====== DATASET ======
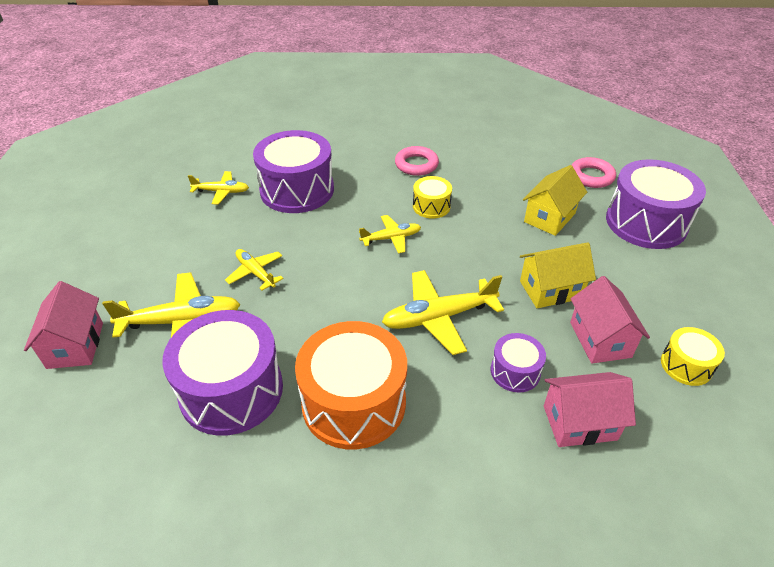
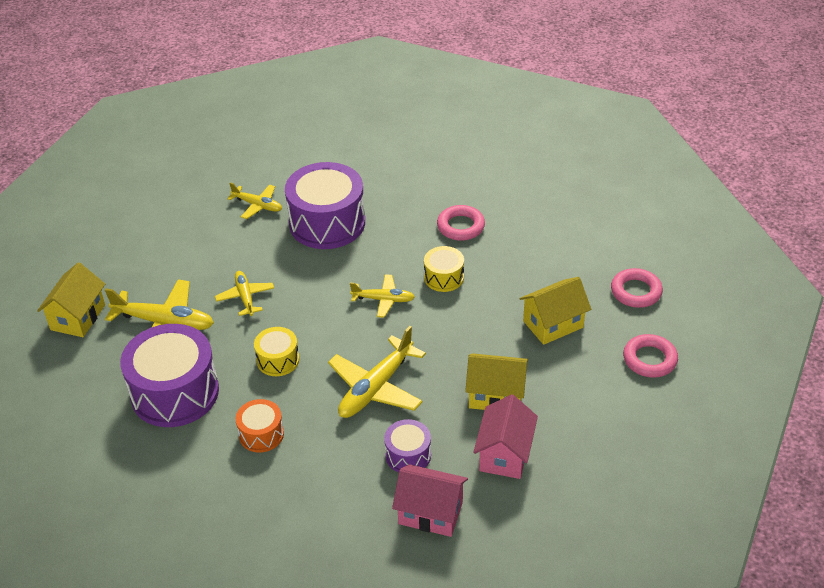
camera: 25 degrees right, 0 degrees up
pink house [24,281,103,369] -> yellow house [37,262,105,337]
orange drum [295,321,407,449] -> orange drum [235,399,284,453], size x0.50
yellow plane [382,270,504,355] -> yellow plane turned 60 degrees counterclockwise [328,326,426,418]
purple drum [606,159,706,249] -> pink ring [623,334,678,378]
yellow drum [661,327,725,386] -> yellow drum moved to [254,327,299,376]

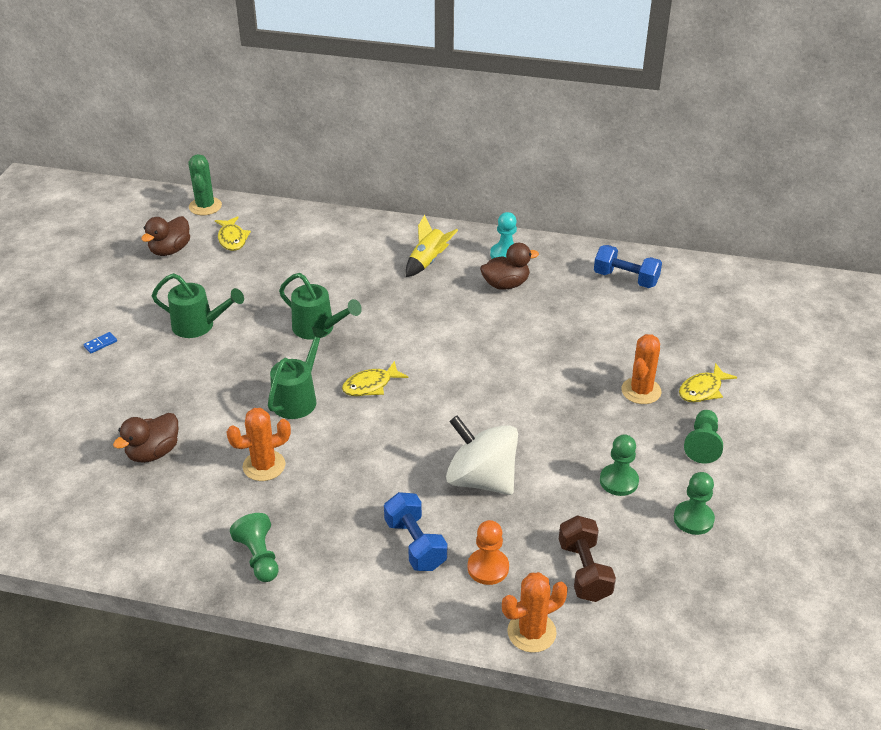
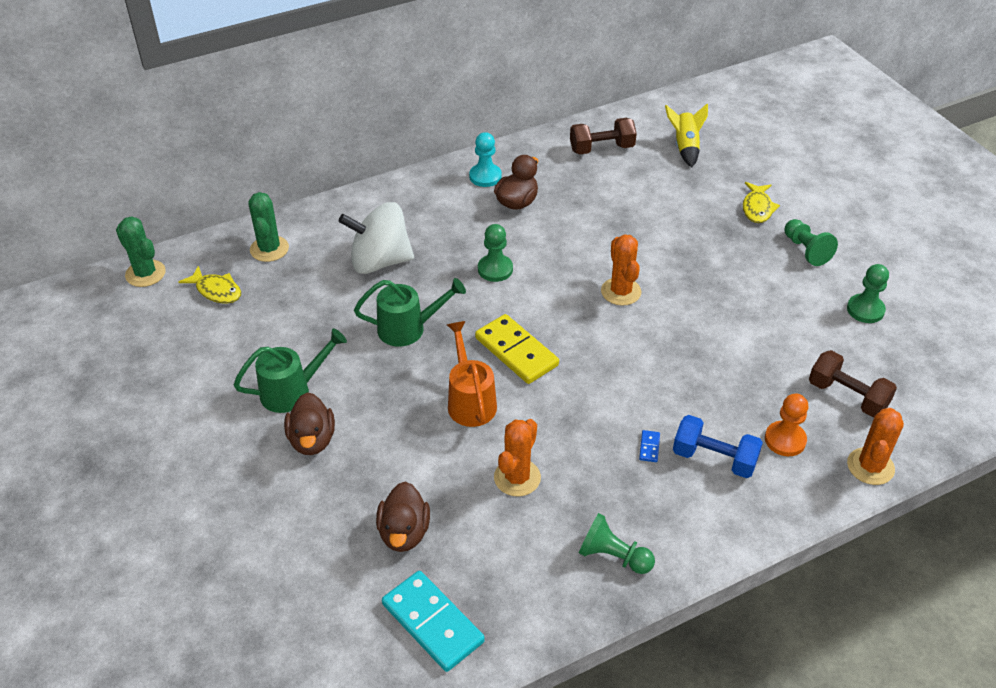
camera: 40 degrees left, 5 degrees up
blue domino [83,332,117,353] -> blue domino moved to [639,430,660,462]
brown duck [141,216,190,256] -> brown duck moved to [284,392,335,455]
green watering can [268,327,328,419] -> orange watering can [447,321,497,427]
yellow fish [342,361,408,396] -> yellow domino [475,314,559,384]
yellow rocket [406,215,458,277] -> yellow rocket moved to [665,104,708,167]
white spinning top [446,415,518,495] -> white spinning top moved to [339,202,414,274]
blue dumbbell [594,245,662,288] -> brown dumbbell [570,118,637,155]
green pawn [600,434,639,496] -> green pawn moved to [478,224,513,282]
orange cactus [621,334,662,404] -> orange cactus moved to [601,234,641,306]
none -> green cactus [248,192,289,262]
none -> turquoise domino [382,571,485,672]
======
**EXERCISE PROMPT**
With the pictures excluded, retype the records above verbatim.

**WRITTEN ANSWER**
camera: 25 degrees right, 0 degrees up
pink house [24,281,103,369] -> yellow house [37,262,105,337]
orange drum [295,321,407,449] -> orange drum [235,399,284,453], size x0.50
yellow plane [382,270,504,355] -> yellow plane turned 60 degrees counterclockwise [328,326,426,418]
purple drum [606,159,706,249] -> pink ring [623,334,678,378]
yellow drum [661,327,725,386] -> yellow drum moved to [254,327,299,376]

camera: 40 degrees left, 5 degrees up
blue domino [83,332,117,353] -> blue domino moved to [639,430,660,462]
brown duck [141,216,190,256] -> brown duck moved to [284,392,335,455]
green watering can [268,327,328,419] -> orange watering can [447,321,497,427]
yellow fish [342,361,408,396] -> yellow domino [475,314,559,384]
yellow rocket [406,215,458,277] -> yellow rocket moved to [665,104,708,167]
white spinning top [446,415,518,495] -> white spinning top moved to [339,202,414,274]
blue dumbbell [594,245,662,288] -> brown dumbbell [570,118,637,155]
green pawn [600,434,639,496] -> green pawn moved to [478,224,513,282]
orange cactus [621,334,662,404] -> orange cactus moved to [601,234,641,306]
none -> green cactus [248,192,289,262]
none -> turquoise domino [382,571,485,672]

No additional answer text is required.